[Opening DATA TO PROCESS section]
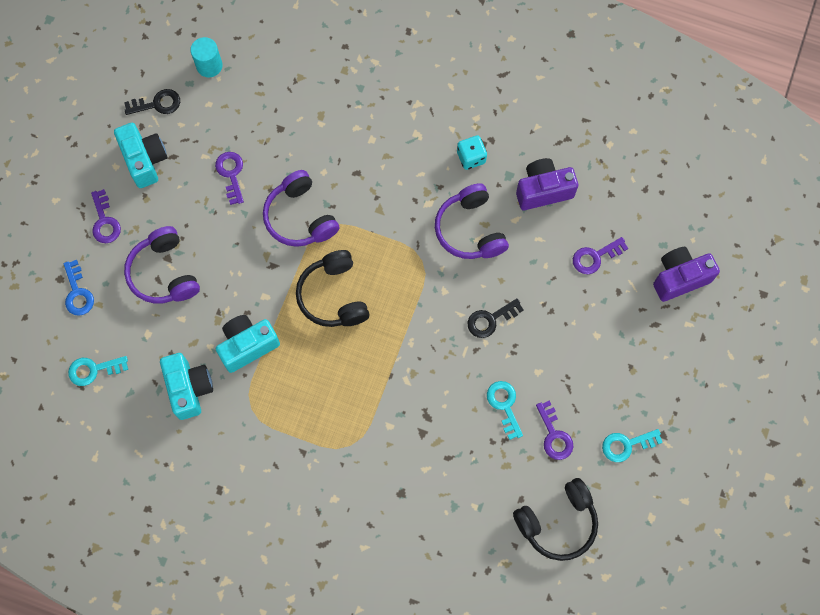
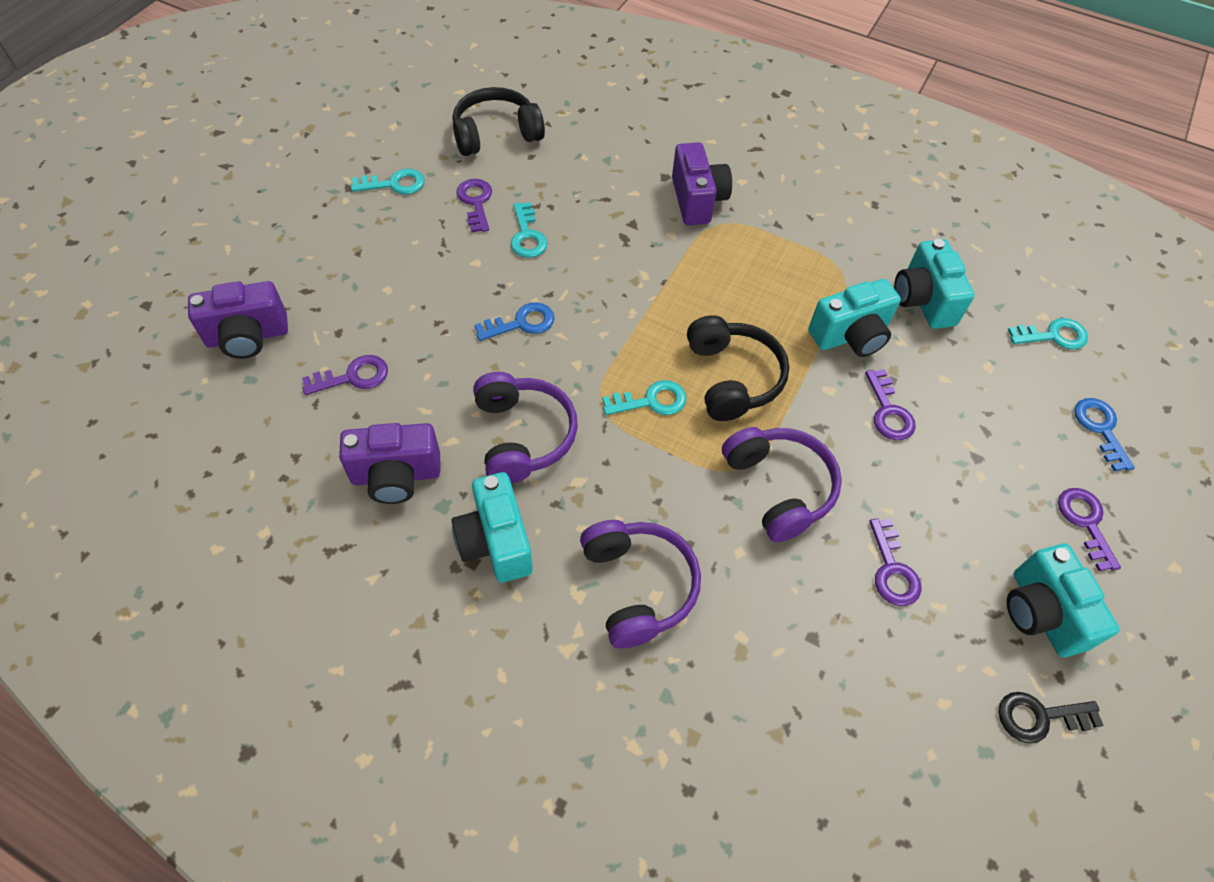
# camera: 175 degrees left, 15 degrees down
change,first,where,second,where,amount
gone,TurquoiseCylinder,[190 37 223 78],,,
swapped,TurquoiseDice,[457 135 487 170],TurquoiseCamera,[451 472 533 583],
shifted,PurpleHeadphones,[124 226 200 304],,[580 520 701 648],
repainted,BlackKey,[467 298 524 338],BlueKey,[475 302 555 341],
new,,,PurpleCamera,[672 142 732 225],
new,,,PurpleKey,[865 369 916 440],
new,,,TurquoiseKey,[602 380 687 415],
[Closing DATA TO PROCESS section]
WHAT YOU ARE ASKED TO DO:
From the line containing "swapped,TurquoiseDice,[457 135 487" down to the last line of the data above, copy every line exactly; leave out all other lines.

WRITTEN RESPONSE:
swapped,TurquoiseDice,[457 135 487 170],TurquoiseCamera,[451 472 533 583],
shifted,PurpleHeadphones,[124 226 200 304],,[580 520 701 648],
repainted,BlackKey,[467 298 524 338],BlueKey,[475 302 555 341],
new,,,PurpleCamera,[672 142 732 225],
new,,,PurpleKey,[865 369 916 440],
new,,,TurquoiseKey,[602 380 687 415],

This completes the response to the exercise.